▶ [Problem to solve] What's needed is an exact copy of all the data below, without pictures.

▶ [Exercise data]

****

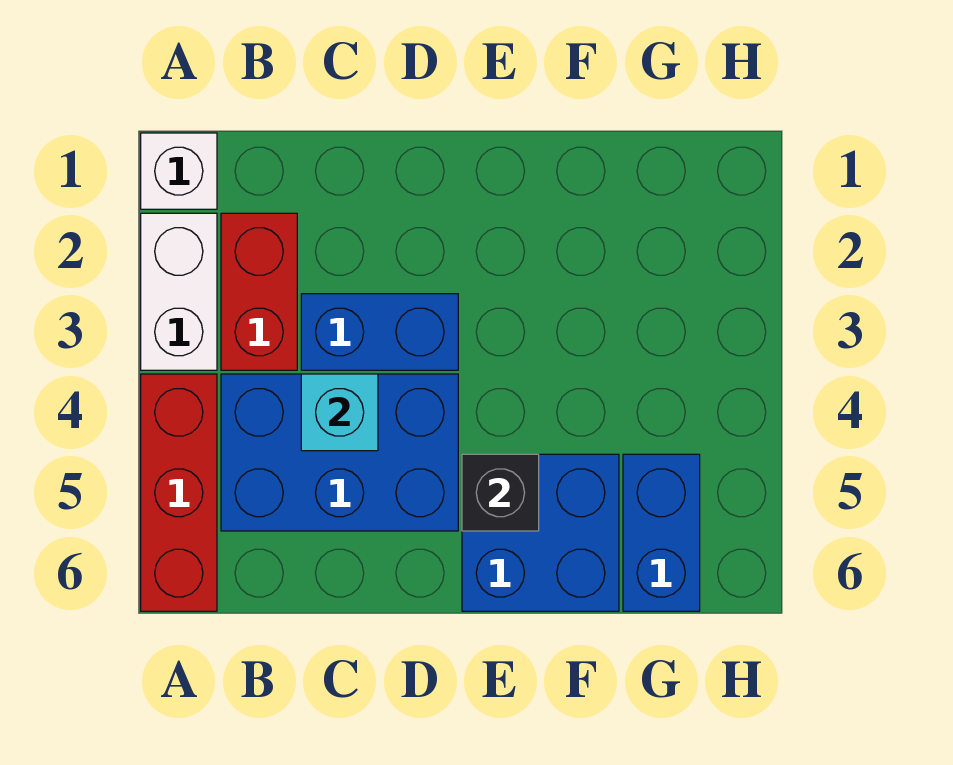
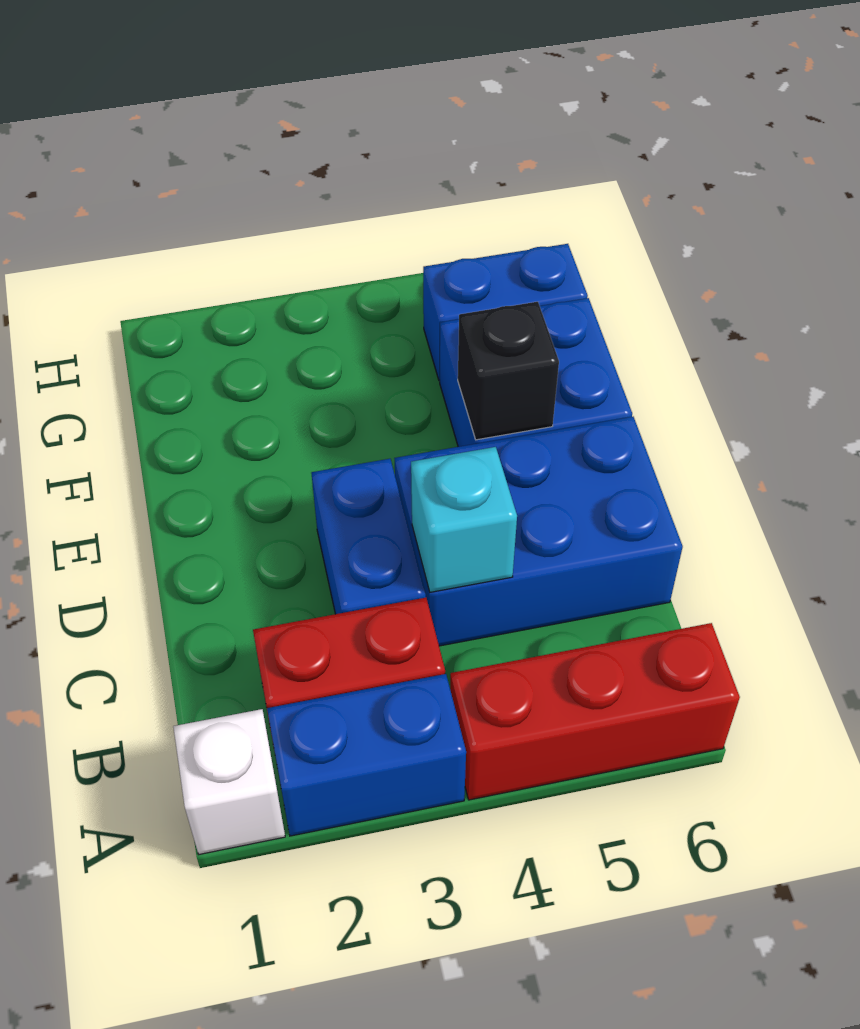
white brick A2:A3 level 1 -> blue brick A2:A3 level 1
blue brick B4:D5 level 1 -> blue brick C4:D6 level 1

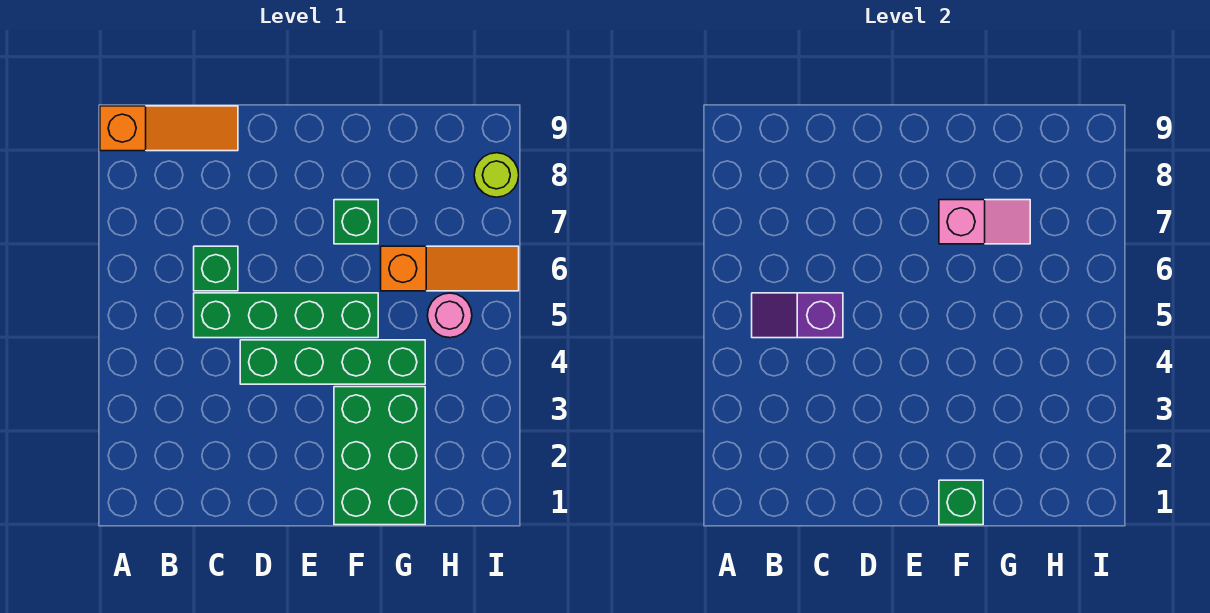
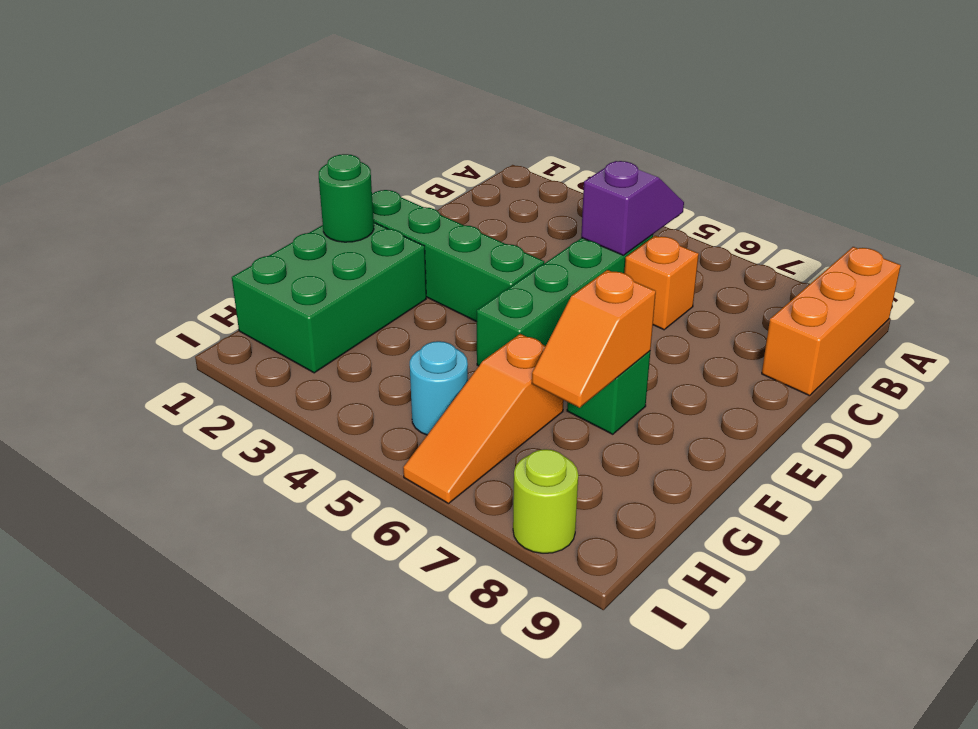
orange slope A9:C9 level 1 top A -> orange brick A9:C9 level 1
green brick C6 level 1 -> orange brick C6 level 1
green brick D4:G4 level 1 -> green brick E1:E4 level 1
green brick F1:G3 level 1 -> green brick F1:H2 level 1
green brick F1 level 2 -> green round brick F1 level 2
pink slope F7:G7 level 2 top F -> orange slope F7:G7 level 2 top F
pink round brick H5 level 1 -> cyan round brick H5 level 1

****

▶ [Solved exercise]
white brick A2:A3 level 1 -> blue brick A2:A3 level 1
blue brick B4:D5 level 1 -> blue brick C4:D6 level 1

orange slope A9:C9 level 1 top A -> orange brick A9:C9 level 1
green brick C6 level 1 -> orange brick C6 level 1
green brick D4:G4 level 1 -> green brick E1:E4 level 1
green brick F1:G3 level 1 -> green brick F1:H2 level 1
green brick F1 level 2 -> green round brick F1 level 2
pink slope F7:G7 level 2 top F -> orange slope F7:G7 level 2 top F
pink round brick H5 level 1 -> cyan round brick H5 level 1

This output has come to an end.